Objective:
Print the listing below exactly.

____ Data to process

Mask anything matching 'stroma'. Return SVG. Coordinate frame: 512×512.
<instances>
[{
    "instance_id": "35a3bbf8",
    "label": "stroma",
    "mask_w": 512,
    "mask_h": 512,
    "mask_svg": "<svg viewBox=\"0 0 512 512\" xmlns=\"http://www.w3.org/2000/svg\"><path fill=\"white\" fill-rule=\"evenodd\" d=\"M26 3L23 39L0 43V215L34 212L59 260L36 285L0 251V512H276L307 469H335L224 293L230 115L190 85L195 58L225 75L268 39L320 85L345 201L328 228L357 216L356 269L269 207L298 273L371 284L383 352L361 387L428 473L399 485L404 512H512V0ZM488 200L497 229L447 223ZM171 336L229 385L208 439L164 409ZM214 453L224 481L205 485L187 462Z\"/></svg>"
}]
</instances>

________

Answer to this task:
Mask anything matching 'stroma'. Return SVG. Coordinate frame: 512×512.
<instances>
[{
    "instance_id": "35a3bbf8",
    "label": "stroma",
    "mask_w": 512,
    "mask_h": 512,
    "mask_svg": "<svg viewBox=\"0 0 512 512\" xmlns=\"http://www.w3.org/2000/svg\"><path fill=\"white\" fill-rule=\"evenodd\" d=\"M26 3L23 39L0 43V215L34 212L59 260L36 285L0 251V512H276L307 469H335L224 293L230 115L190 85L195 58L225 75L268 39L320 85L345 201L328 228L357 216L356 269L269 207L298 273L371 284L383 352L361 387L428 473L399 485L404 512H512V0ZM488 200L497 229L447 223ZM171 336L229 385L208 439L164 409ZM214 453L224 481L205 485L187 462Z\"/></svg>"
}]
</instances>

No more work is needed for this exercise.